** Opening Supplied records block **

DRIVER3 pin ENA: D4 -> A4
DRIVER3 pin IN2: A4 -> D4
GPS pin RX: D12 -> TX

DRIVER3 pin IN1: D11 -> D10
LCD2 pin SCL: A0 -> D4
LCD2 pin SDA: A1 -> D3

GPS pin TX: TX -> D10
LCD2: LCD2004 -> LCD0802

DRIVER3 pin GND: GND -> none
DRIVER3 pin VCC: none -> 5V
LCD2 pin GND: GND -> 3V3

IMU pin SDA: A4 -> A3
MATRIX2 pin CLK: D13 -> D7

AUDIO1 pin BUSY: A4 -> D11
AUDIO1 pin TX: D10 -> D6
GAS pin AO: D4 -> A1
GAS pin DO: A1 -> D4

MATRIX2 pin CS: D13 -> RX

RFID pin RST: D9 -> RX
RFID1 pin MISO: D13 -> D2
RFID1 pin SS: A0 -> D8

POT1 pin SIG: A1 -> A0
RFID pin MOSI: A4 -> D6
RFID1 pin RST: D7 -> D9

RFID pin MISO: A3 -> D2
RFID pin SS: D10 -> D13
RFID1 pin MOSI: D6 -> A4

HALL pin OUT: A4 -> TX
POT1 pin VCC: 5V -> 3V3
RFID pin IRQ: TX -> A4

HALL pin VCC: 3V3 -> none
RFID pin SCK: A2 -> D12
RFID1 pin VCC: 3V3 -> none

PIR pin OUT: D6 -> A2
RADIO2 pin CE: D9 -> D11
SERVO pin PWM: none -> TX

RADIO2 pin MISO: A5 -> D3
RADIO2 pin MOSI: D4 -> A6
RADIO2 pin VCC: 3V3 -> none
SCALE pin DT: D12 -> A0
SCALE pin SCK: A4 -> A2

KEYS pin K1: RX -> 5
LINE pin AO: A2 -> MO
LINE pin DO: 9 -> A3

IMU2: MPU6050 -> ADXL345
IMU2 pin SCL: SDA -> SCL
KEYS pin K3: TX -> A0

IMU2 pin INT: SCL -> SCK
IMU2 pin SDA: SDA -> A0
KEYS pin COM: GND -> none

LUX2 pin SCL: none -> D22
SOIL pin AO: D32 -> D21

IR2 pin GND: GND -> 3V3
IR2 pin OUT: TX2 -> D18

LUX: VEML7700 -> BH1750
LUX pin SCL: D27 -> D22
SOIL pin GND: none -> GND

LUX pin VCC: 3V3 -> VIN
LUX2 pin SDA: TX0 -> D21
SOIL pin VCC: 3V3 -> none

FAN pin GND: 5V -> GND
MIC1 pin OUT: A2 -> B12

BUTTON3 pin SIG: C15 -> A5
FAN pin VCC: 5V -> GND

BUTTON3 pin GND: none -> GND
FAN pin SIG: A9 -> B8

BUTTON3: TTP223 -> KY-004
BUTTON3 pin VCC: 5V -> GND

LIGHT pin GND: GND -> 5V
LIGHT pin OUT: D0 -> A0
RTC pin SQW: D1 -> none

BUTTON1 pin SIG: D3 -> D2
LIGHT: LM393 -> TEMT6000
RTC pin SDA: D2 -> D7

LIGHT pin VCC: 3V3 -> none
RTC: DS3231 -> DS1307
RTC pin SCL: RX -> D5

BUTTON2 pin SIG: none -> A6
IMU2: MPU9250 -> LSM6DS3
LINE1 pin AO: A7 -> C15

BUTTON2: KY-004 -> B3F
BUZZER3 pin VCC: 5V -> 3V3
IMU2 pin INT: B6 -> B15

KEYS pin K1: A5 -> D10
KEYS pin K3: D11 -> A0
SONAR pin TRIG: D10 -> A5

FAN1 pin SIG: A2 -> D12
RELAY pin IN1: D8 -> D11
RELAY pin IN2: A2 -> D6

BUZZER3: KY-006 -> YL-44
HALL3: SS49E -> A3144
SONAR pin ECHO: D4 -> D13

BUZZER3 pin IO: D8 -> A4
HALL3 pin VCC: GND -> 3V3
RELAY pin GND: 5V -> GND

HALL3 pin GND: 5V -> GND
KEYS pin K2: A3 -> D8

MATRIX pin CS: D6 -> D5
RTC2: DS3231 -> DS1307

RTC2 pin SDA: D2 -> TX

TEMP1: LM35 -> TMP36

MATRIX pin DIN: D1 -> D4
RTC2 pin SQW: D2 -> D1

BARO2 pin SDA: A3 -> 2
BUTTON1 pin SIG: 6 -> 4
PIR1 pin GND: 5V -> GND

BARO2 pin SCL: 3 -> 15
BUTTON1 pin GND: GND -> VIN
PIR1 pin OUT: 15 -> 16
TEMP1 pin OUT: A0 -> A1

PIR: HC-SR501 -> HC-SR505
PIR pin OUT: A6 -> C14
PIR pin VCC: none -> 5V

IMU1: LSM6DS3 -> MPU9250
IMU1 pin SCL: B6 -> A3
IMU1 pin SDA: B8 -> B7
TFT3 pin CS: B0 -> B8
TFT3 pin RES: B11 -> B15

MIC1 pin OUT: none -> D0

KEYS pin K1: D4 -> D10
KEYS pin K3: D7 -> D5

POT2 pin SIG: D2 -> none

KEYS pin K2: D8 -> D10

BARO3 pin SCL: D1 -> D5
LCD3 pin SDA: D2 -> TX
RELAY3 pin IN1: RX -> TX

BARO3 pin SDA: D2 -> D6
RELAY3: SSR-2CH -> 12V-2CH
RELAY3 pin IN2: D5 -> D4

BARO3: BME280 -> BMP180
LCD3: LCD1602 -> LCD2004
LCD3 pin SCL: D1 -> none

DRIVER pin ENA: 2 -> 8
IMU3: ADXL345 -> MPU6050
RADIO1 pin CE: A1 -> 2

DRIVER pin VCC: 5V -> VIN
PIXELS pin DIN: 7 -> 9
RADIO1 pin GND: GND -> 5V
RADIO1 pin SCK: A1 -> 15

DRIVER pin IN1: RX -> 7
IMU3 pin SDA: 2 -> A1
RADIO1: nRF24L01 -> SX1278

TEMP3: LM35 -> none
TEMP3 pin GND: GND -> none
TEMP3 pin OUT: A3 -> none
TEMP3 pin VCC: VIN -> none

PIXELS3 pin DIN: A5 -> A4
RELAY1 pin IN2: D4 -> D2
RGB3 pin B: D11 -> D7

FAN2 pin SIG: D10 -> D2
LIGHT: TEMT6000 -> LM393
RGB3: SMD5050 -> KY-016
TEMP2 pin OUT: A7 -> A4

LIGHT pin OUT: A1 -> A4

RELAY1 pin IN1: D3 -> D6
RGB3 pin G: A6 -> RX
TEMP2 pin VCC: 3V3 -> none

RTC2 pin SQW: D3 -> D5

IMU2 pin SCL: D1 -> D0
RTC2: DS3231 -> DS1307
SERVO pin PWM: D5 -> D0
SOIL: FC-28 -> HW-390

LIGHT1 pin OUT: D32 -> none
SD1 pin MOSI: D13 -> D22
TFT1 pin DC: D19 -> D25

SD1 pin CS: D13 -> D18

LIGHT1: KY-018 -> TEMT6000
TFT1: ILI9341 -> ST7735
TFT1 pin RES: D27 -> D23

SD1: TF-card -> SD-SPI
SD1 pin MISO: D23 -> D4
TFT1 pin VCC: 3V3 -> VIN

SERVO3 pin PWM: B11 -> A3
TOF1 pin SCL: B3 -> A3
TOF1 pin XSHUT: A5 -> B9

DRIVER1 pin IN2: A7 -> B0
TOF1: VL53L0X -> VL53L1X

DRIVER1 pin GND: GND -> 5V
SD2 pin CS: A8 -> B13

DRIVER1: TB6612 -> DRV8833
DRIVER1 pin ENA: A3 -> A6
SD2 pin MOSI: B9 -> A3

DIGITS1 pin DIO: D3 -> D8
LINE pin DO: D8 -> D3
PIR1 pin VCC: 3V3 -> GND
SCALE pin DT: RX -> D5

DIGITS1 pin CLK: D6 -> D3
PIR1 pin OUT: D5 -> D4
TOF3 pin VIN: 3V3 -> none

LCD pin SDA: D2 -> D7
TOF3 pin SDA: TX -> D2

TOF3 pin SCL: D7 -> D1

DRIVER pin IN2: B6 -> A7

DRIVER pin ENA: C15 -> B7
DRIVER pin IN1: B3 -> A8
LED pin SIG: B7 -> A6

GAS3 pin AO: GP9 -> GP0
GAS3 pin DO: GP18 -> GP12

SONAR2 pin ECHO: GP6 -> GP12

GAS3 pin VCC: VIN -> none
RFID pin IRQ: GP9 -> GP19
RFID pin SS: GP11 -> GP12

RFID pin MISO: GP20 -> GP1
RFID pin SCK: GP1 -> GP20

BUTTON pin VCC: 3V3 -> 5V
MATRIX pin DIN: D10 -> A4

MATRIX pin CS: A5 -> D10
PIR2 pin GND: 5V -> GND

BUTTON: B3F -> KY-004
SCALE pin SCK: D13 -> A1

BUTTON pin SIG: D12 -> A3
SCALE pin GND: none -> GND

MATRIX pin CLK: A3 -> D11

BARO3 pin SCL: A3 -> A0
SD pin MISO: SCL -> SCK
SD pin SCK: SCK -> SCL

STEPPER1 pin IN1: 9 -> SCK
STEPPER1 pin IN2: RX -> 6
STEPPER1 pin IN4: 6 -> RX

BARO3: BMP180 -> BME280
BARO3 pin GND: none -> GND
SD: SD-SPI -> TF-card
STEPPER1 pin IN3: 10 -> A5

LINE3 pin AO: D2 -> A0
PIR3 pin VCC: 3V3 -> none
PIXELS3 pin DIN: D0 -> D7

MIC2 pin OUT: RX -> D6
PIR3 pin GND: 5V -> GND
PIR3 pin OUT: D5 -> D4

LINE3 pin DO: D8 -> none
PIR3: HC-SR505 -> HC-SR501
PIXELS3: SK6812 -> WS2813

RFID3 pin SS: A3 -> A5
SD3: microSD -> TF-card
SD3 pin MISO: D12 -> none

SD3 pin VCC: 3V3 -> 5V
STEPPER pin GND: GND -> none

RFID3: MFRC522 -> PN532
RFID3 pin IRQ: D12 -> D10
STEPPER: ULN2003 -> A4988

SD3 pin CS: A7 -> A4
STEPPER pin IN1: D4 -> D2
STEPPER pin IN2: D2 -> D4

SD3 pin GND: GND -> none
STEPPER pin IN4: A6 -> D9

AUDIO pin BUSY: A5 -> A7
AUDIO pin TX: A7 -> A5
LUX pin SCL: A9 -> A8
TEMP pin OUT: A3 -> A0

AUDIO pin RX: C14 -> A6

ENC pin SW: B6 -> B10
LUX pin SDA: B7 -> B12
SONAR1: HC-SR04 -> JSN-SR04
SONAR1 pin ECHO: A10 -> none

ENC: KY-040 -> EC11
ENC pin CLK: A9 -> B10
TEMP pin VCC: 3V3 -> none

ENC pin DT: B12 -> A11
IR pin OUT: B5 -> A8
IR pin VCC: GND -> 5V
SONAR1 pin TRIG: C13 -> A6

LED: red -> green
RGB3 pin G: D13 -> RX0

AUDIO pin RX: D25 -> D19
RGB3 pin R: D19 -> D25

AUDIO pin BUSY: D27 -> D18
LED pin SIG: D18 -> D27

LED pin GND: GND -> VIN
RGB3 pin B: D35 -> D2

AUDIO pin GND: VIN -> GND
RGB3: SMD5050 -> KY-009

** Closing Supplied records block **

# [Your assignment]
Once you find the line with "FAN pin GND: 5V -> GND" in the entries above, output it and each line after it up to and including the line with "LCD3 pin SDA: D2 -> TX", and nothing else.

# [Response for this exercise]
FAN pin GND: 5V -> GND
MIC1 pin OUT: A2 -> B12

BUTTON3 pin SIG: C15 -> A5
FAN pin VCC: 5V -> GND

BUTTON3 pin GND: none -> GND
FAN pin SIG: A9 -> B8

BUTTON3: TTP223 -> KY-004
BUTTON3 pin VCC: 5V -> GND

LIGHT pin GND: GND -> 5V
LIGHT pin OUT: D0 -> A0
RTC pin SQW: D1 -> none

BUTTON1 pin SIG: D3 -> D2
LIGHT: LM393 -> TEMT6000
RTC pin SDA: D2 -> D7

LIGHT pin VCC: 3V3 -> none
RTC: DS3231 -> DS1307
RTC pin SCL: RX -> D5

BUTTON2 pin SIG: none -> A6
IMU2: MPU9250 -> LSM6DS3
LINE1 pin AO: A7 -> C15

BUTTON2: KY-004 -> B3F
BUZZER3 pin VCC: 5V -> 3V3
IMU2 pin INT: B6 -> B15

KEYS pin K1: A5 -> D10
KEYS pin K3: D11 -> A0
SONAR pin TRIG: D10 -> A5

FAN1 pin SIG: A2 -> D12
RELAY pin IN1: D8 -> D11
RELAY pin IN2: A2 -> D6

BUZZER3: KY-006 -> YL-44
HALL3: SS49E -> A3144
SONAR pin ECHO: D4 -> D13

BUZZER3 pin IO: D8 -> A4
HALL3 pin VCC: GND -> 3V3
RELAY pin GND: 5V -> GND

HALL3 pin GND: 5V -> GND
KEYS pin K2: A3 -> D8

MATRIX pin CS: D6 -> D5
RTC2: DS3231 -> DS1307

RTC2 pin SDA: D2 -> TX

TEMP1: LM35 -> TMP36

MATRIX pin DIN: D1 -> D4
RTC2 pin SQW: D2 -> D1

BARO2 pin SDA: A3 -> 2
BUTTON1 pin SIG: 6 -> 4
PIR1 pin GND: 5V -> GND

BARO2 pin SCL: 3 -> 15
BUTTON1 pin GND: GND -> VIN
PIR1 pin OUT: 15 -> 16
TEMP1 pin OUT: A0 -> A1

PIR: HC-SR501 -> HC-SR505
PIR pin OUT: A6 -> C14
PIR pin VCC: none -> 5V

IMU1: LSM6DS3 -> MPU9250
IMU1 pin SCL: B6 -> A3
IMU1 pin SDA: B8 -> B7
TFT3 pin CS: B0 -> B8
TFT3 pin RES: B11 -> B15

MIC1 pin OUT: none -> D0

KEYS pin K1: D4 -> D10
KEYS pin K3: D7 -> D5

POT2 pin SIG: D2 -> none

KEYS pin K2: D8 -> D10

BARO3 pin SCL: D1 -> D5
LCD3 pin SDA: D2 -> TX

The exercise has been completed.